Collected data entries:
════════════════
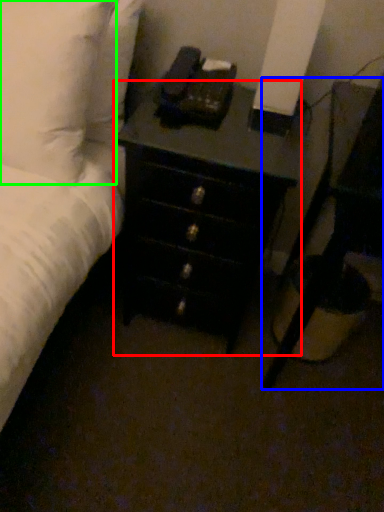
Question: Considering the real-world distances, which object is farthest from chest of drawers (highlighted by a red box)? nightstand (highlighted by a blue box) or pillow (highlighted by a green box)?

Choices:
 (A) nightstand
 (B) pillow

Answer: (B)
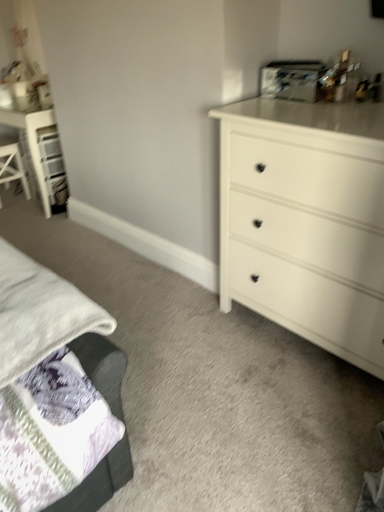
════════════════
**TASK OBJECTIVE:** Tally the lines in the records above that contain the string "pillow" with matching case, and give only the number.

**ANSWER TO THE EXERCISE:** 2